▸ WHAT THE TASK REQUIRES:
From the entries that follow, gather each line holding the word "calculator".

▸ INFORMATION:
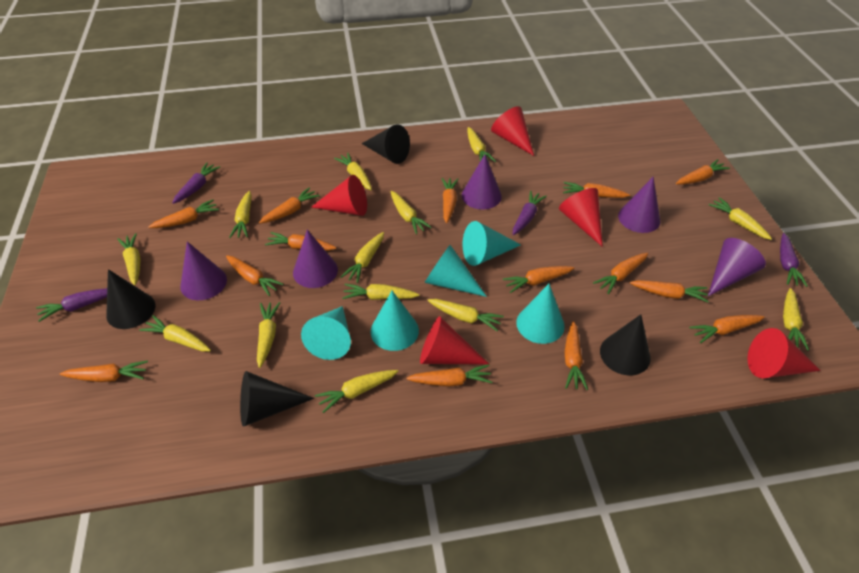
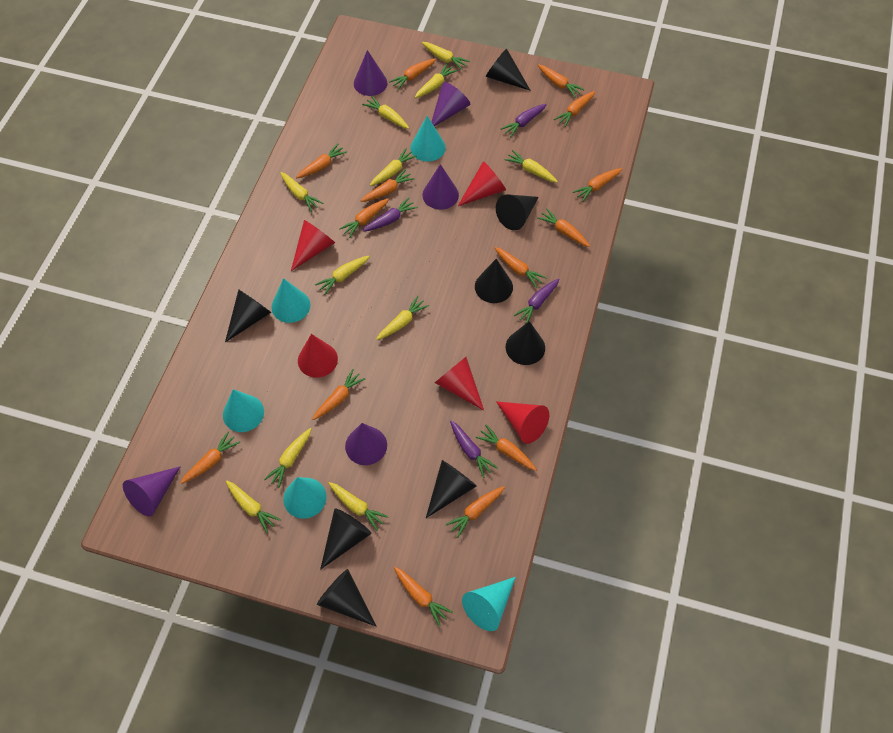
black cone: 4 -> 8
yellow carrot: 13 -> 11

* * *

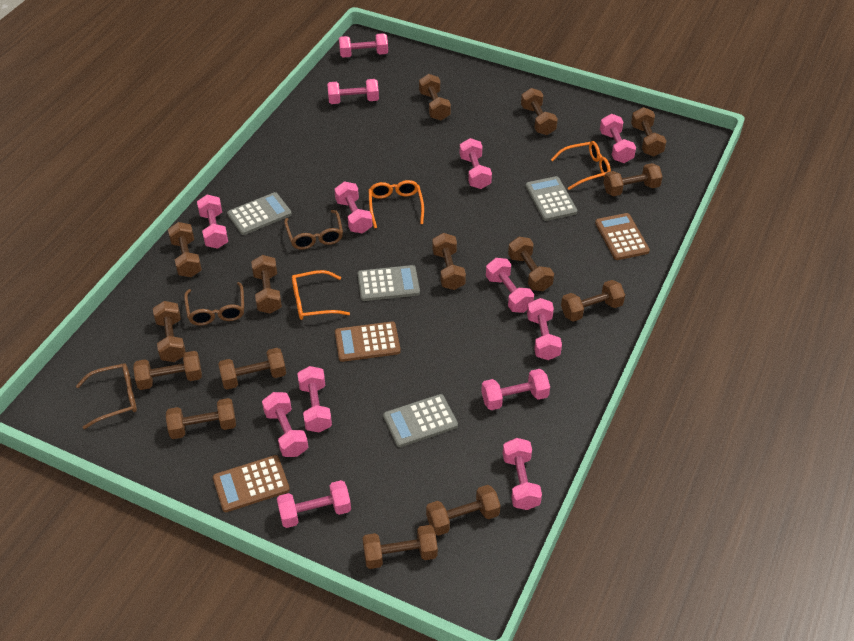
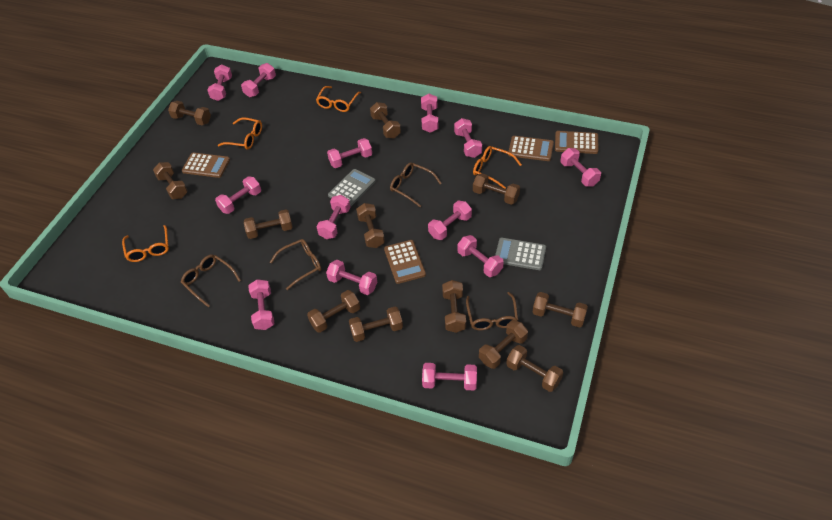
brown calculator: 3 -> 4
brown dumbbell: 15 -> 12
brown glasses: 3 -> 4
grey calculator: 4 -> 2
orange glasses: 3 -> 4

▸ SOLUTION FOR THIS EXERCISE:
brown calculator: 3 -> 4
grey calculator: 4 -> 2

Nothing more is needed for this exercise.